■ **What to produce**
Beginning with the line that contains "(221, 439) = (286, 452): brown", return every line down to the last one in the material below, exactly and with no others.

■ **Raw data**
[Start of section]

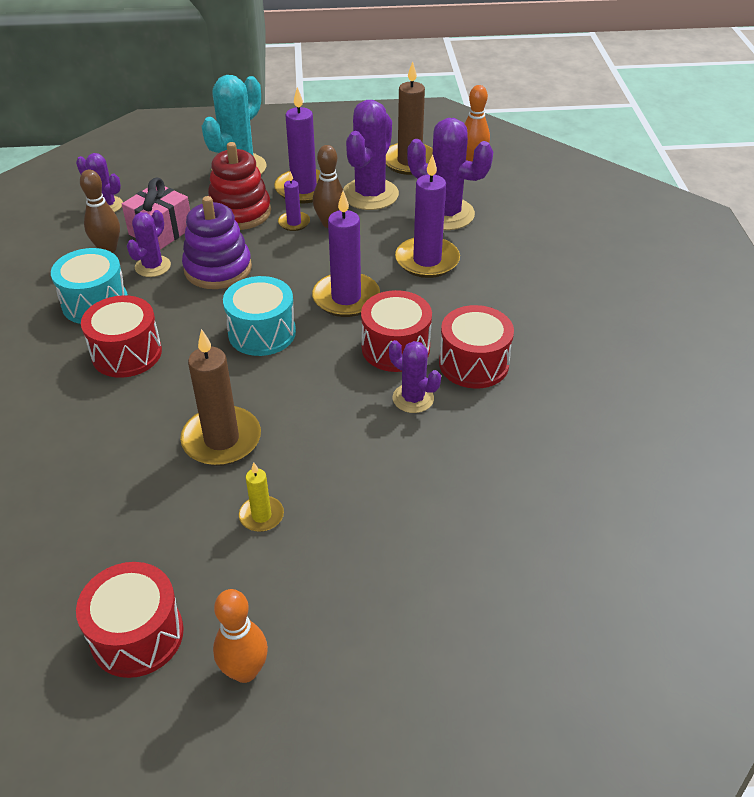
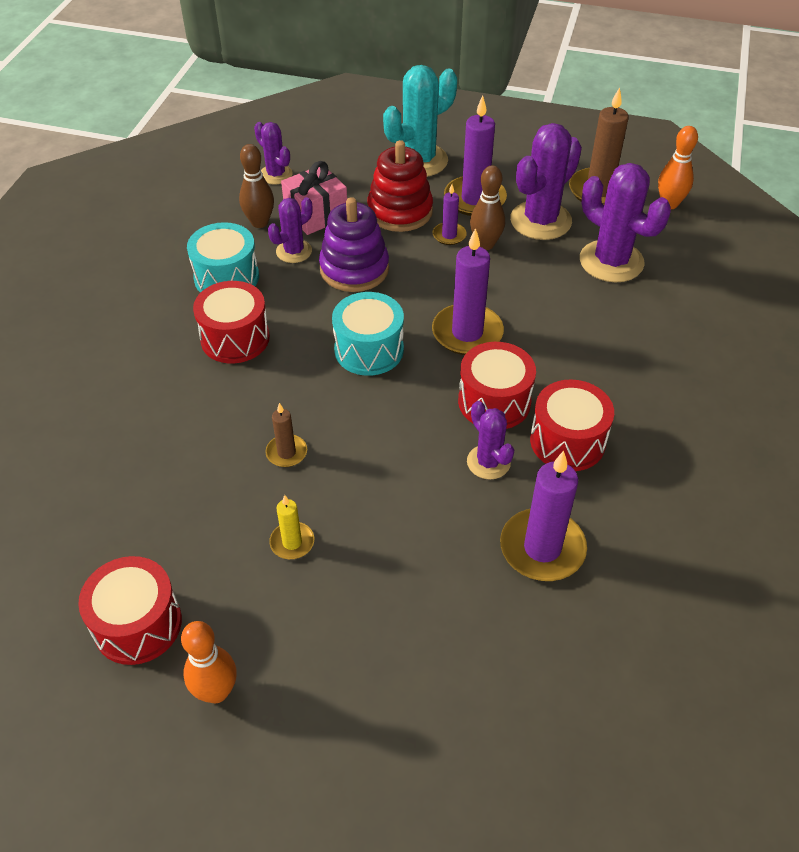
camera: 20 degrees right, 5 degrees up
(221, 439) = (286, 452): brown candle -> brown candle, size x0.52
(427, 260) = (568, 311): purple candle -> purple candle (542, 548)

[End of section]

■ **Written solution**
(221, 439) = (286, 452): brown candle -> brown candle, size x0.52
(427, 260) = (568, 311): purple candle -> purple candle (542, 548)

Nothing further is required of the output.